Work item: What is needed is an exact reproduction of the listing, without its pictures.

Supplied data:
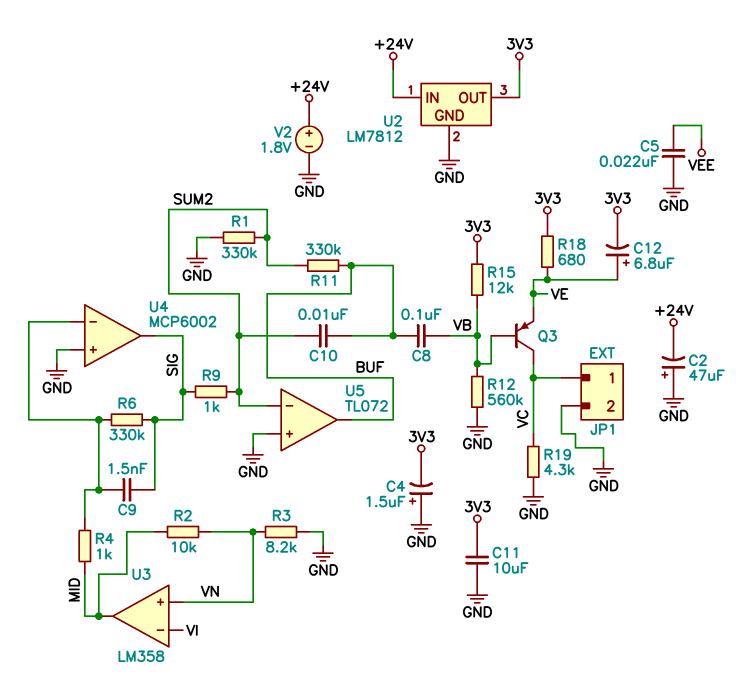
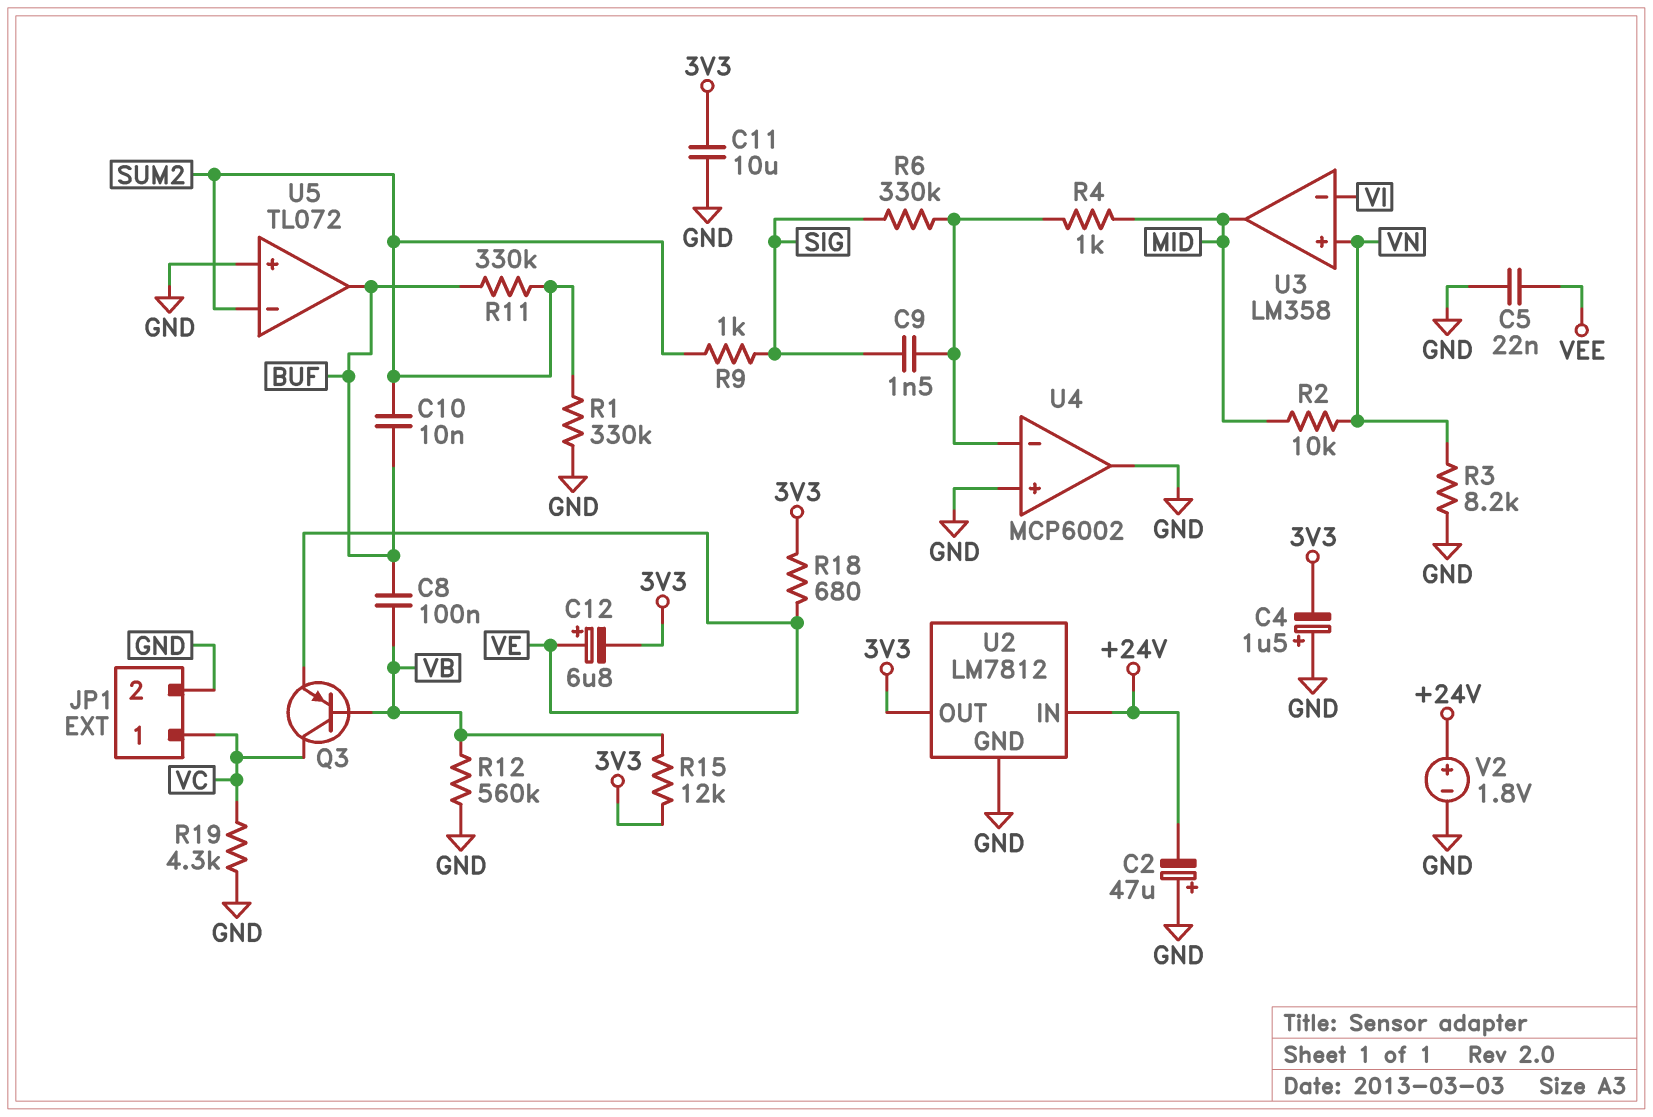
U4 pin out: SIG -> GND

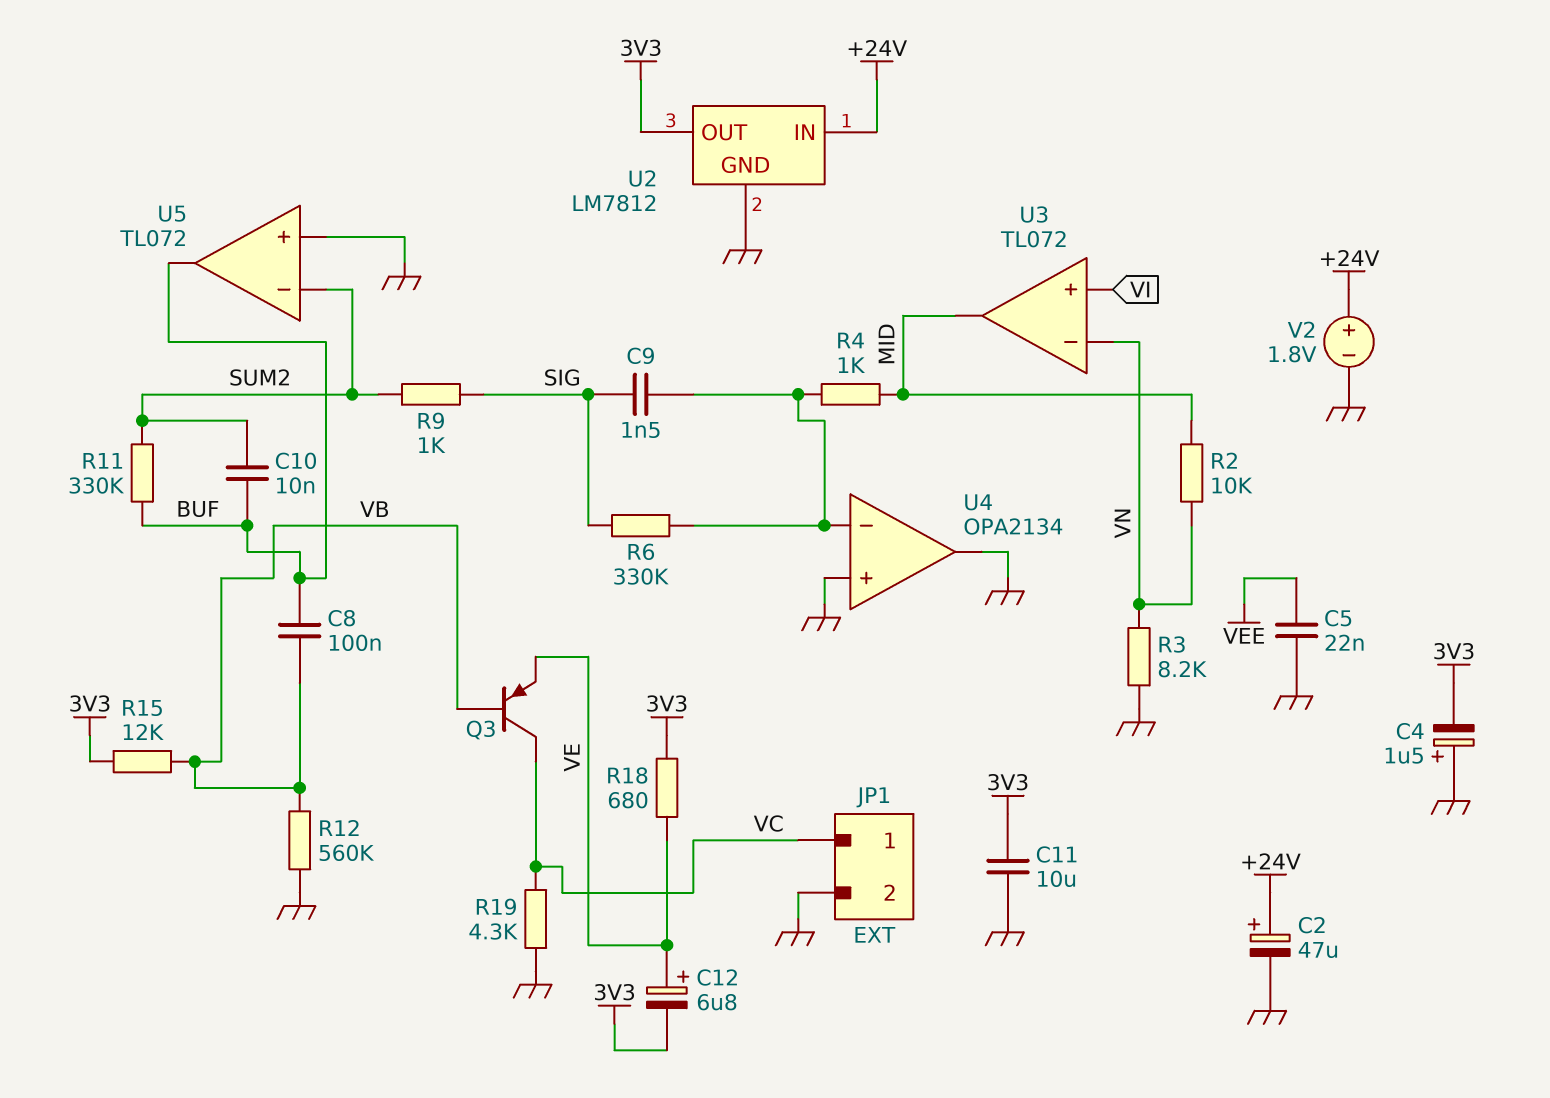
C2: 47uF (plus GND, minus +24V) -> 47uF (plus +24V, minus GND)
R1: 330k (GND, SUM2) -> none
U3: LM358 -> TL072
U3 pin in+: VN -> VI
U3 pin in-: VI -> VN
U4: MCP6002 -> OPA2134

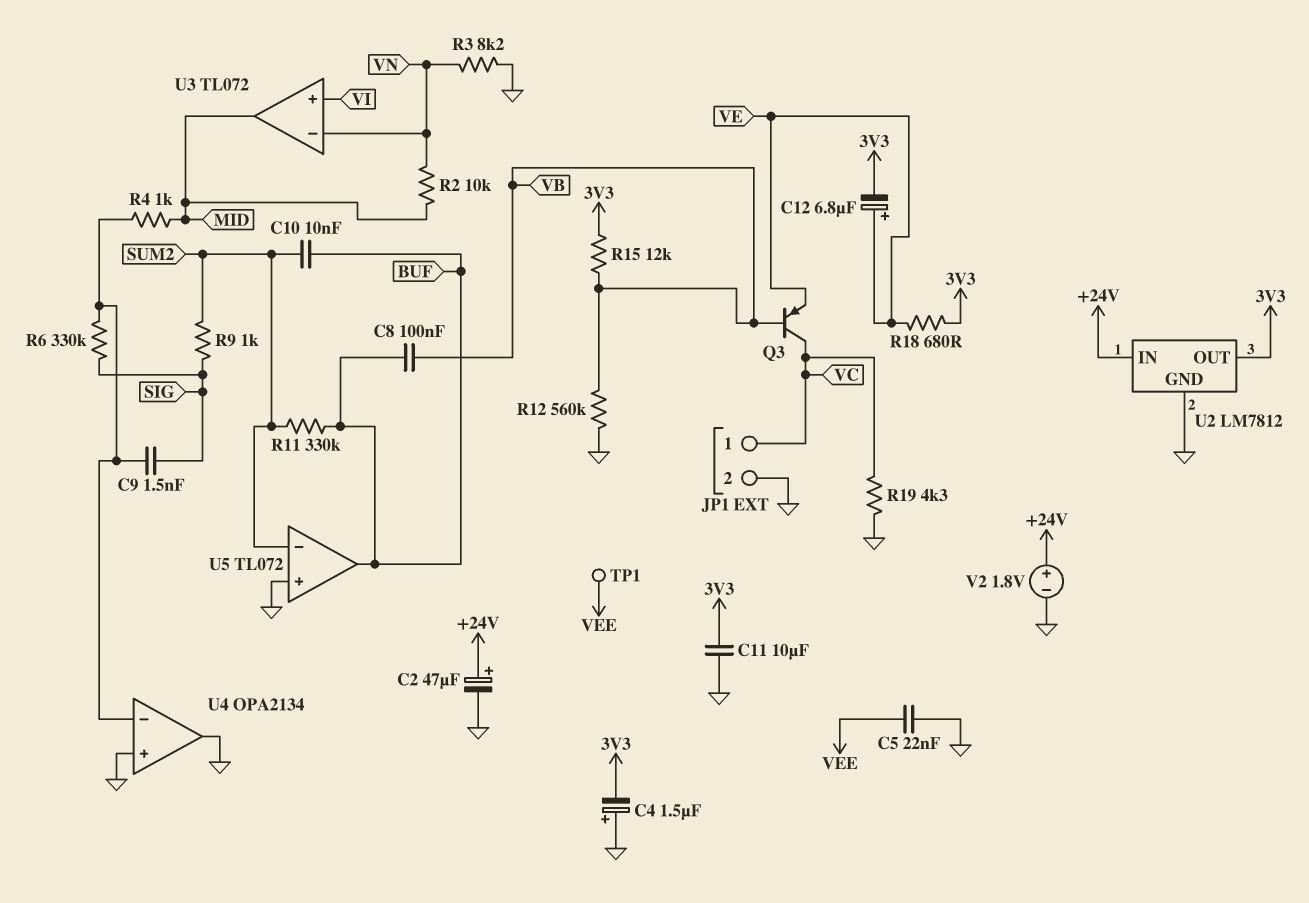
TP1: none -> test point (VEE)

Solution to the problem:
U4 pin out: SIG -> GND

C2: 47uF (plus GND, minus +24V) -> 47uF (plus +24V, minus GND)
R1: 330k (GND, SUM2) -> none
U3: LM358 -> TL072
U3 pin in+: VN -> VI
U3 pin in-: VI -> VN
U4: MCP6002 -> OPA2134

TP1: none -> test point (VEE)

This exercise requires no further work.